Exercise aim: Copy all of the data below word for word, leaving out the pictures.

----

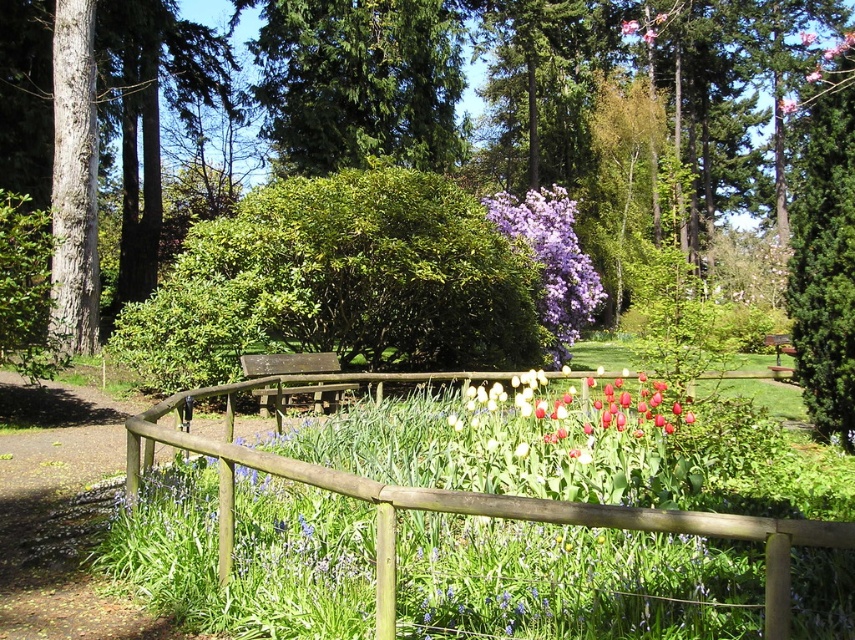
Question: Which of these objects is positioned farthest from the wooden bench at center?

Choices:
 (A) matte red tulip at center
 (B) green textured tree at upper center
 (C) purple matte flower at upper center

Answer: (C)

Question: Which of the following is the farthest from the observer?

Choices:
 (A) green textured tree at upper center
 (B) wooden fence at center
 (C) purple matte flower at upper center
 (D) green leafy bush at center

Answer: (C)

Question: Is green leafy bush at center above wooden bench at center?

Choices:
 (A) no
 (B) yes

Answer: (B)

Question: Is the position of matte red tulip at center less distant than that of purple matte flower at upper center?

Choices:
 (A) yes
 (B) no

Answer: (A)

Question: Among these points, which one is nearest to the camera?

Choices:
 (A) (314, 4)
 (B) (540, 310)
 (C) (320, 364)
 (D) (500, 276)

Answer: (C)

Question: In this image, where is matte red tulip at center located relative to purple matte flower at upper center?

Choices:
 (A) left
 (B) right

Answer: (A)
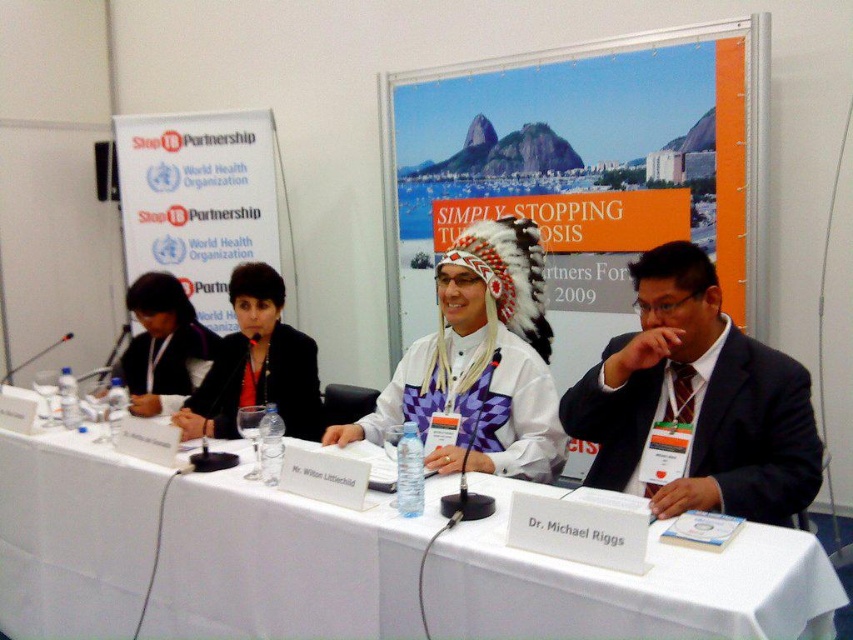
From the picture: Can you confirm if white feather headdress at center is thinner than black fabric jacket at upper left?

No, white feather headdress at center is not thinner than black fabric jacket at upper left.

Is white feather headdress at center to the right of black fabric jacket at upper left from the viewer's perspective?

Yes, white feather headdress at center is to the right of black fabric jacket at upper left.

You are a GUI agent. You are given a task and a screenshot of the screen. Output one action in this format:
    pyautogui.click(x=<x>, y=<y>)
    Task: Click on the white feather headdress at center
    This screenshot has width=853, height=640.
    Given the screenshot: What is the action you would take?
    pyautogui.click(x=480, y=360)

Looking at this image, does black suit at right lie in front of matte black jacket at upper left?

Yes.

Which is in front, point (636, 282) or point (146, 394)?

Point (636, 282) is more forward.

Where is `black suit at right`? black suit at right is located at coordinates (698, 401).

Is white feather headdress at center positioned before matte black jacket at upper left?

That is True.

Between white feather headdress at center and matte black jacket at upper left, which one has less height?

With less height is matte black jacket at upper left.

Is point (534, 307) farther from camera compared to point (202, 330)?

No.

At what (x,y) coordinates should I click in order to perform the action: click on white feather headdress at center. Please return your answer as a coordinate pair (x, y). The height and width of the screenshot is (640, 853). Looking at the image, I should click on click(480, 360).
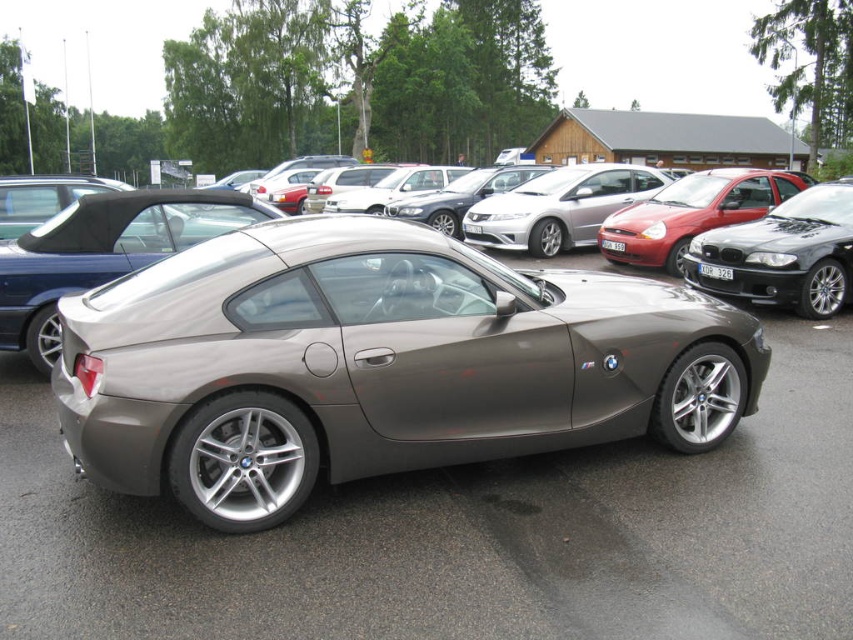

----

Solution below:
Question: Which of these objects is positioned farthest from the wooden bench at center?

Choices:
 (A) matte red tulip at center
 (B) green textured tree at upper center
 (C) purple matte flower at upper center

Answer: (C)

Question: Which of the following is the farthest from the observer?

Choices:
 (A) green textured tree at upper center
 (B) wooden fence at center
 (C) purple matte flower at upper center
 (D) green leafy bush at center

Answer: (C)

Question: Is green leafy bush at center above wooden bench at center?

Choices:
 (A) no
 (B) yes

Answer: (B)

Question: Is the position of matte red tulip at center less distant than that of purple matte flower at upper center?

Choices:
 (A) yes
 (B) no

Answer: (A)

Question: Among these points, which one is nearest to the camera?

Choices:
 (A) (314, 4)
 (B) (540, 310)
 (C) (320, 364)
 (D) (500, 276)

Answer: (C)

Question: In this image, where is matte red tulip at center located relative to purple matte flower at upper center?

Choices:
 (A) left
 (B) right

Answer: (A)
From the picture: Can you confirm if white feather headdress at center is thinner than black fabric jacket at upper left?

No, white feather headdress at center is not thinner than black fabric jacket at upper left.

Is white feather headdress at center to the right of black fabric jacket at upper left from the viewer's perspective?

Yes, white feather headdress at center is to the right of black fabric jacket at upper left.

You are a GUI agent. You are given a task and a screenshot of the screen. Output one action in this format:
    pyautogui.click(x=<x>, y=<y>)
    Task: Click on the white feather headdress at center
    This screenshot has width=853, height=640.
    Given the screenshot: What is the action you would take?
    pyautogui.click(x=480, y=360)

Looking at this image, does black suit at right lie in front of matte black jacket at upper left?

Yes.

Which is in front, point (636, 282) or point (146, 394)?

Point (636, 282) is more forward.

Where is `black suit at right`? black suit at right is located at coordinates (698, 401).

Is white feather headdress at center positioned before matte black jacket at upper left?

That is True.

Between white feather headdress at center and matte black jacket at upper left, which one has less height?

With less height is matte black jacket at upper left.

Is point (534, 307) farther from camera compared to point (202, 330)?

No.

At what (x,y) coordinates should I click in order to perform the action: click on white feather headdress at center. Please return your answer as a coordinate pair (x, y). The height and width of the screenshot is (640, 853). Looking at the image, I should click on click(480, 360).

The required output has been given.